> _What needs to be done_:
Transcribe the listing below exactly, leaving out each image.

> _Provided data_:
_ _ _ _ _ _ _

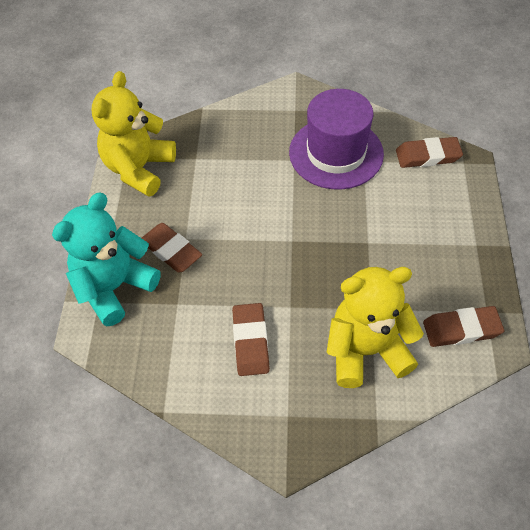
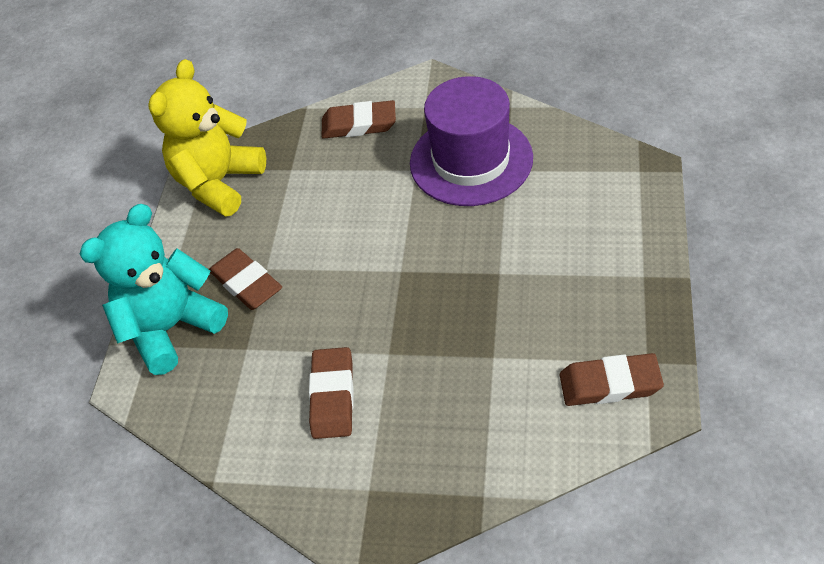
camera: 10 degrees right, 5 degrees down
(366, 350) = (480, 409): yellow teddy bear -> none
(428, 156) = (592, 162): brown eraser -> brown eraser (359, 124)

_ _ _ _ _ _ _

> _Your solution_:
camera: 10 degrees right, 5 degrees down
(366, 350) = (480, 409): yellow teddy bear -> none
(428, 156) = (592, 162): brown eraser -> brown eraser (359, 124)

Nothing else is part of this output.